MATERIALS PROVIDED below:

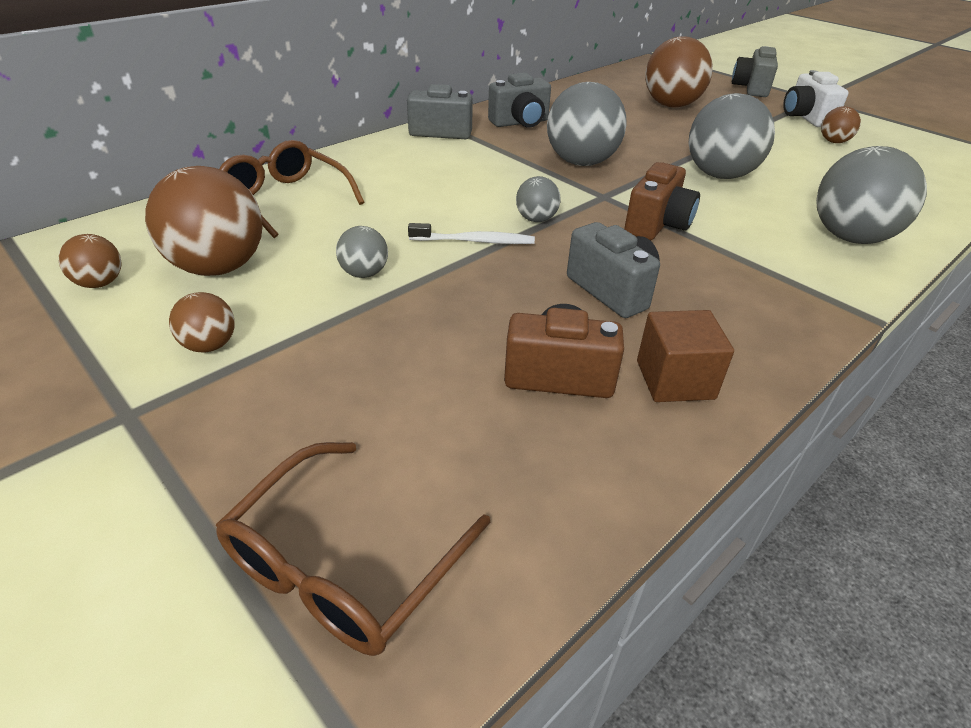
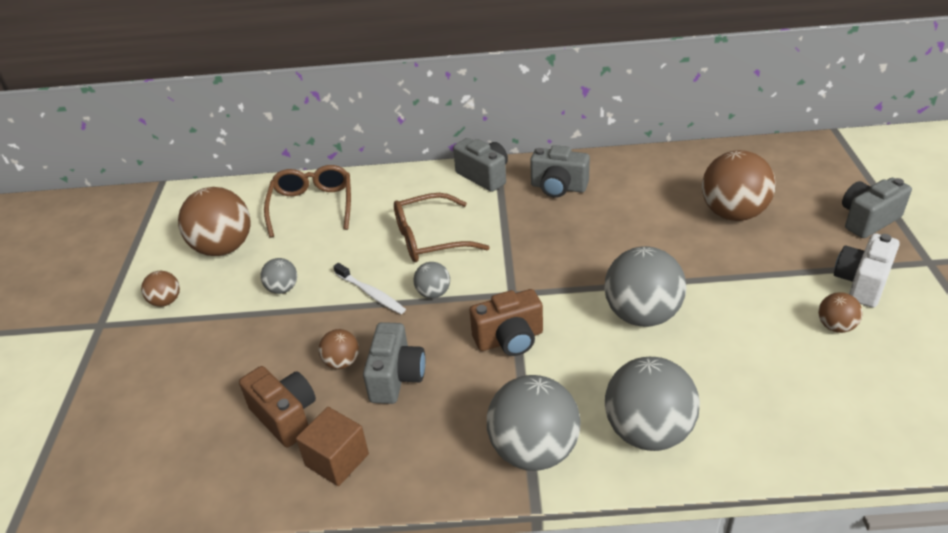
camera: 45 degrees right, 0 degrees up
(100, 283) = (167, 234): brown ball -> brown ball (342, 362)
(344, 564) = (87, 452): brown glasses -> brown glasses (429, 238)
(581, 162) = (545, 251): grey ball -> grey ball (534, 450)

End of MATERIALS PROVIDED.
MATERIALS PROVIDED below:

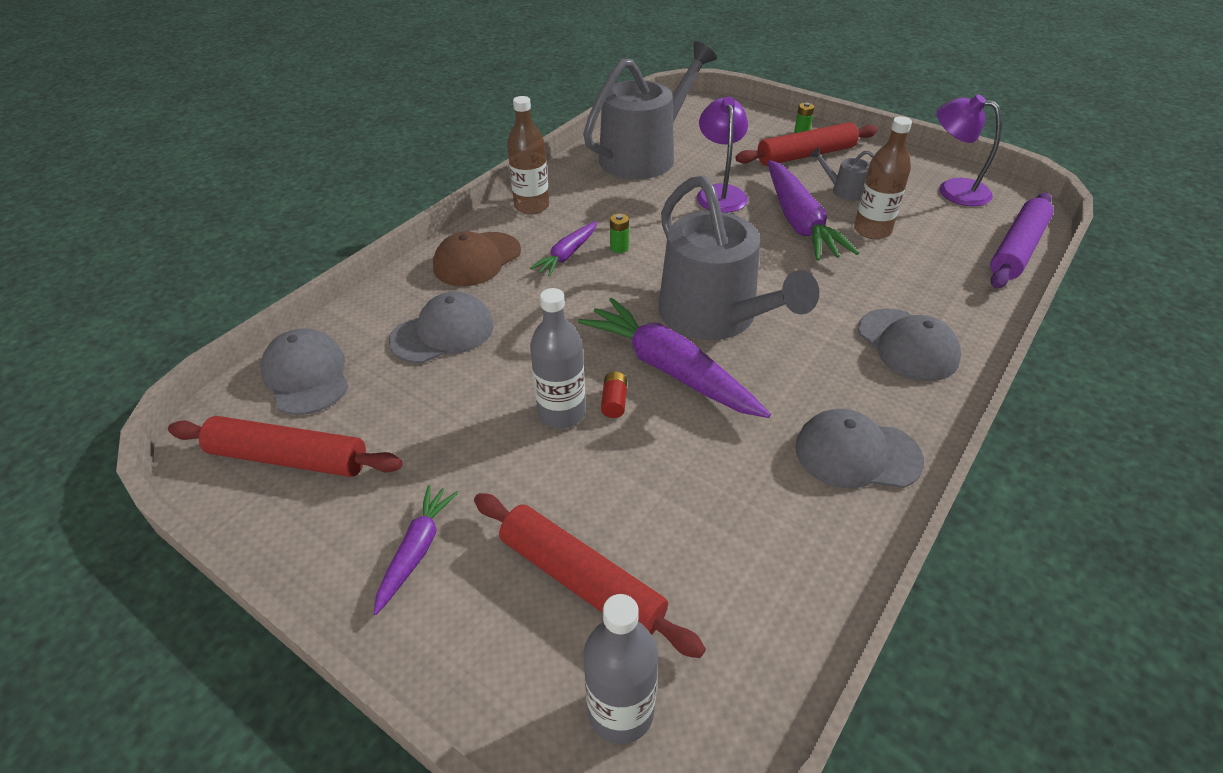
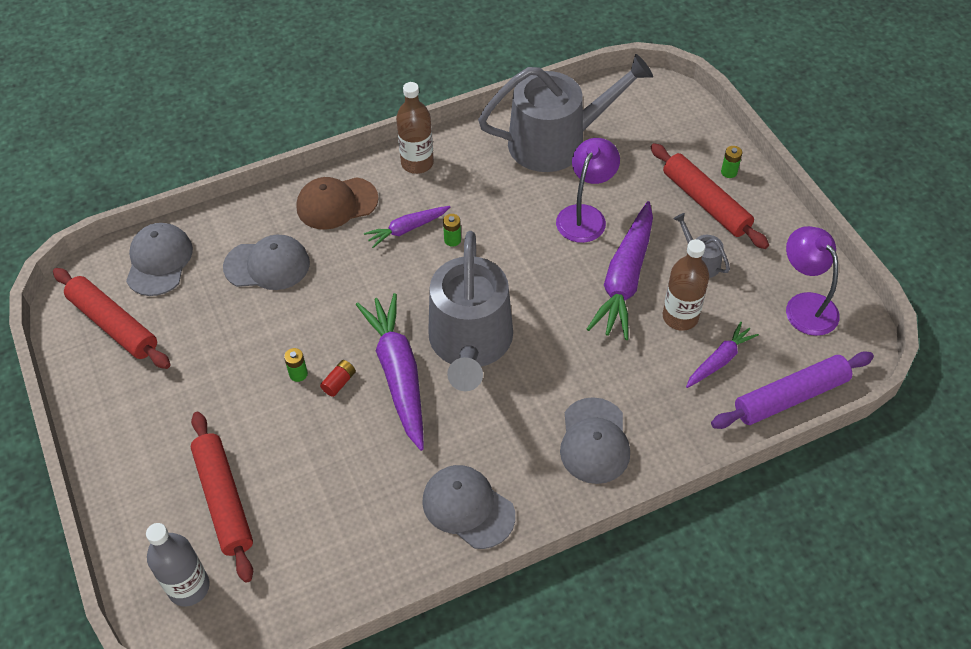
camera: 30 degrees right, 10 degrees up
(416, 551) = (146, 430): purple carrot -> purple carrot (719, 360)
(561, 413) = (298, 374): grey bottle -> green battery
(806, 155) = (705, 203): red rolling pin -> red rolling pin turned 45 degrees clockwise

End of MATERIALS PROVIDED.

_WORK REQUEST_
Only the lines above from the one with "(100, 283) = (167, 234): brown" up to and including the one with "(581, 162) = (545, 251): grey" should be repeated, exactly as written.

_ANSWER TO THE PROBLEM_
(100, 283) = (167, 234): brown ball -> brown ball (342, 362)
(344, 564) = (87, 452): brown glasses -> brown glasses (429, 238)
(581, 162) = (545, 251): grey ball -> grey ball (534, 450)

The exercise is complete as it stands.